» **Instructions for the task**: Could you return every record below word for word, leaving out the pictures?

» **Input records**:
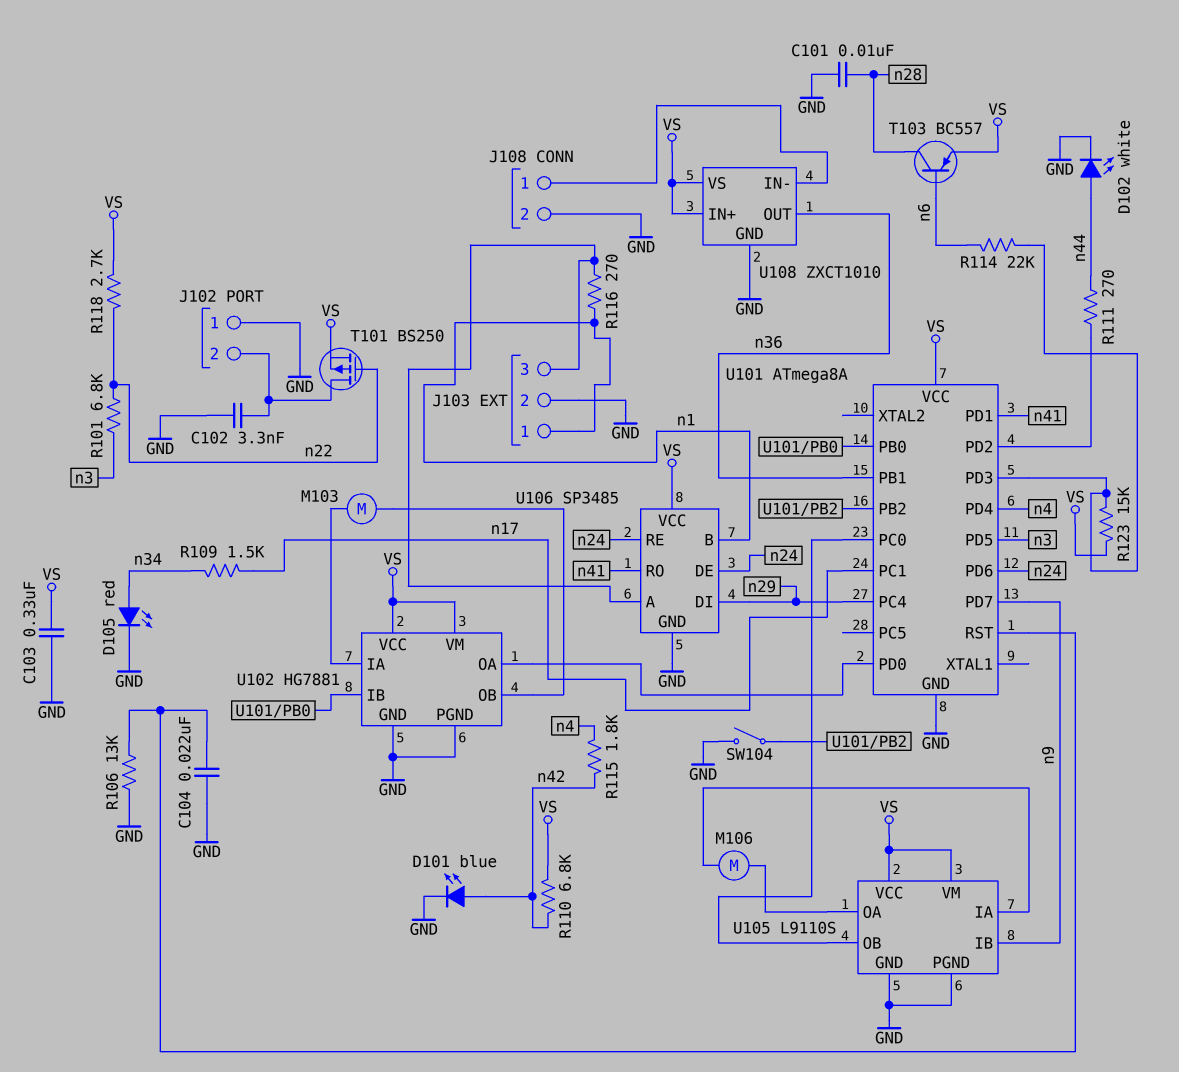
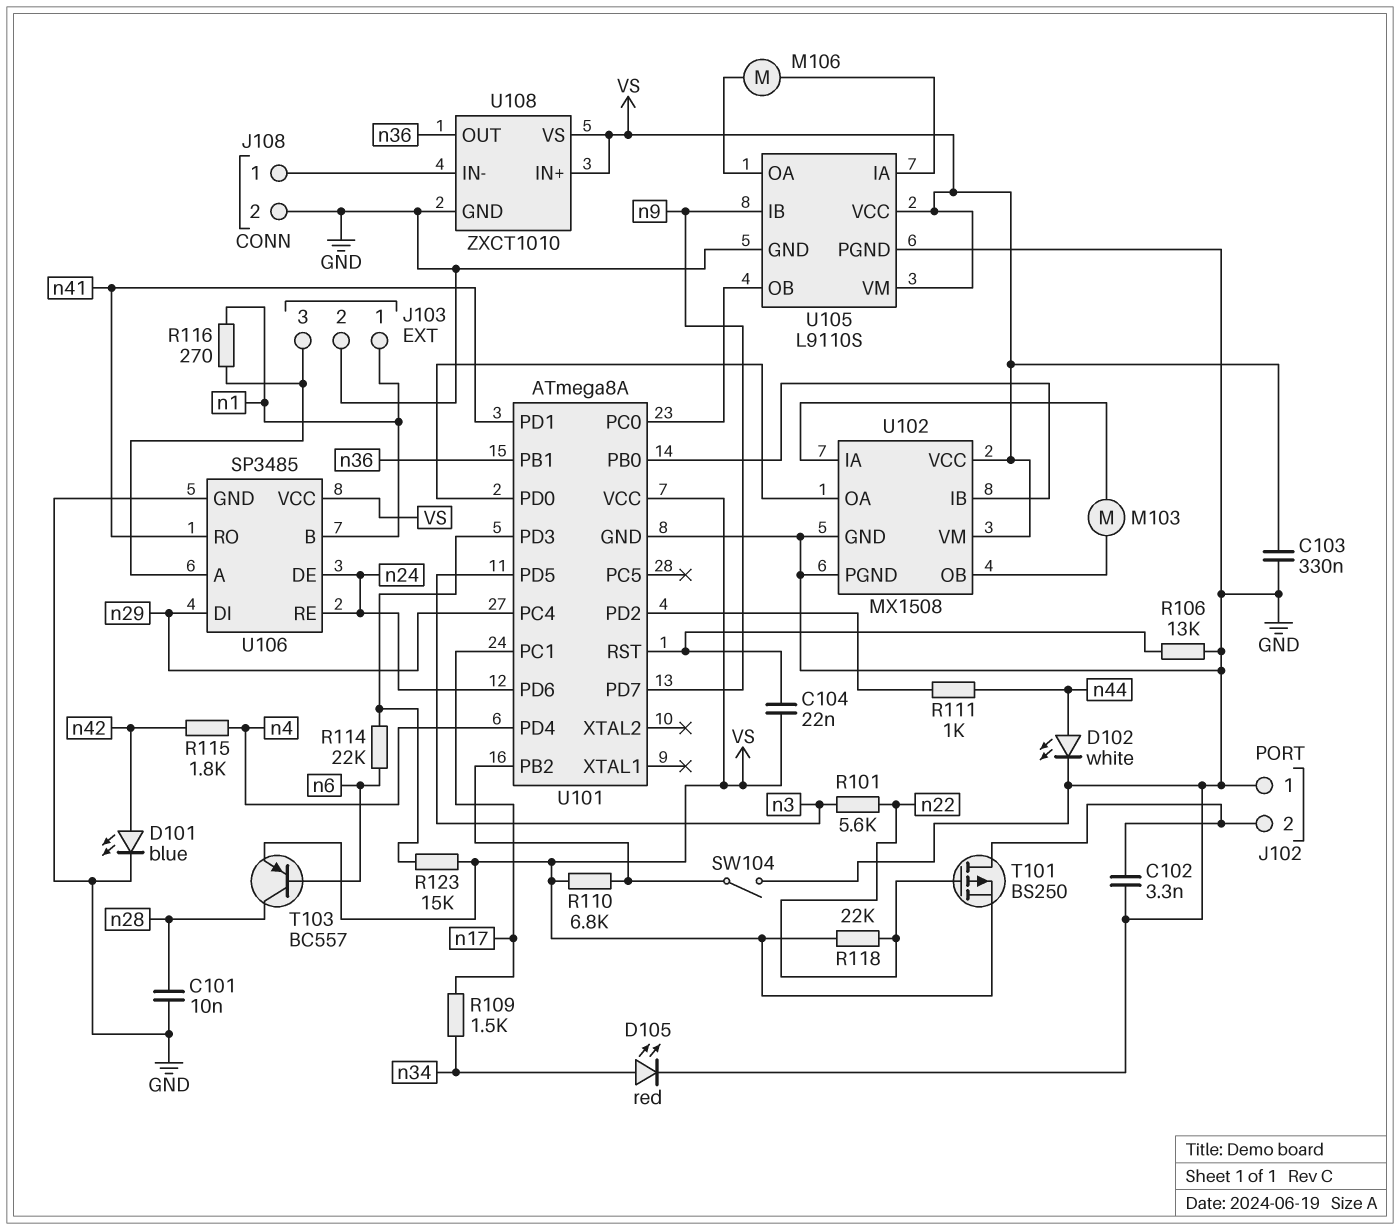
C104: 22nF (GND, U101/RST) -> 22nF (U101/RST, VS)
R101: 6.8k (n3, n22) -> 5.6k (n3, n22)
R110: 6.8k (VS, n42) -> 6.8k (U101/PB2, VS)
R111: 270 (U101/PD2, n44) -> 1k (U101/PD2, n44)
R118: 2.7k (VS, n22) -> 22k (VS, n22)
U102: HG7881 -> MX1508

» **Task response**:
C104: 22nF (GND, U101/RST) -> 22nF (U101/RST, VS)
R101: 6.8k (n3, n22) -> 5.6k (n3, n22)
R110: 6.8k (VS, n42) -> 6.8k (U101/PB2, VS)
R111: 270 (U101/PD2, n44) -> 1k (U101/PD2, n44)
R118: 2.7k (VS, n22) -> 22k (VS, n22)
U102: HG7881 -> MX1508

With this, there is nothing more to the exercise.